From the line that contains "camera: 20 degrees right, 10 degrees up" to the last line of the entries, write each line out exactly; include both ends and nothing else.
(INFORMATION begins)
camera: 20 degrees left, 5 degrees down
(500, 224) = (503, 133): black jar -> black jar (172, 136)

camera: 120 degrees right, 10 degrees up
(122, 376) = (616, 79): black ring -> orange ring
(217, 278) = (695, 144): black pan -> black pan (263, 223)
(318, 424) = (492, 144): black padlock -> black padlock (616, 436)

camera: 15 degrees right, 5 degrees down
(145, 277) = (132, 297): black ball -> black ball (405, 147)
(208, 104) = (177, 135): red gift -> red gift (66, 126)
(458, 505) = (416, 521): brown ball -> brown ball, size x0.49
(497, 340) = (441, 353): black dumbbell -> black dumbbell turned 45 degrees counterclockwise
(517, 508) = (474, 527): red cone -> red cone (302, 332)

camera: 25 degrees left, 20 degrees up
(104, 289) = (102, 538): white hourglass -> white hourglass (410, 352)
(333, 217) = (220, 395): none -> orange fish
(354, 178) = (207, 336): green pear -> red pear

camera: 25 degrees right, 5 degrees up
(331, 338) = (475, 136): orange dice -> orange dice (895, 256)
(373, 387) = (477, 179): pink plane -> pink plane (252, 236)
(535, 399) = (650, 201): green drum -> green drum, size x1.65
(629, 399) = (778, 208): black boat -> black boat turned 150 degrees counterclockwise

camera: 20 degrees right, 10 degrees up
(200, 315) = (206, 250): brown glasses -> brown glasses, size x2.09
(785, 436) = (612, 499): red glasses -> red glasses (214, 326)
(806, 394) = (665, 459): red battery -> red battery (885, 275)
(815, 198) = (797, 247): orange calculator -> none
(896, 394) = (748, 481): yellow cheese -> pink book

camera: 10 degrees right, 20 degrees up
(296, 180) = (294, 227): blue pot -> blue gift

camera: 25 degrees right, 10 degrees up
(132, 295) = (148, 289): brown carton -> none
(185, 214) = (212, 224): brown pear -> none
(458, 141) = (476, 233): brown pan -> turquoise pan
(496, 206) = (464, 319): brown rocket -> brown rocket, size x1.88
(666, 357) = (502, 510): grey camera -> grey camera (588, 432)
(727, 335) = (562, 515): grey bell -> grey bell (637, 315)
(INFORMATION ends)
RESPONSE AREA:
camera: 20 degrees right, 10 degrees up
(200, 315) = (206, 250): brown glasses -> brown glasses, size x2.09
(785, 436) = (612, 499): red glasses -> red glasses (214, 326)
(806, 394) = (665, 459): red battery -> red battery (885, 275)
(815, 198) = (797, 247): orange calculator -> none
(896, 394) = (748, 481): yellow cheese -> pink book

camera: 10 degrees right, 20 degrees up
(296, 180) = (294, 227): blue pot -> blue gift

camera: 25 degrees right, 10 degrees up
(132, 295) = (148, 289): brown carton -> none
(185, 214) = (212, 224): brown pear -> none
(458, 141) = (476, 233): brown pan -> turquoise pan
(496, 206) = (464, 319): brown rocket -> brown rocket, size x1.88
(666, 357) = (502, 510): grey camera -> grey camera (588, 432)
(727, 335) = (562, 515): grey bell -> grey bell (637, 315)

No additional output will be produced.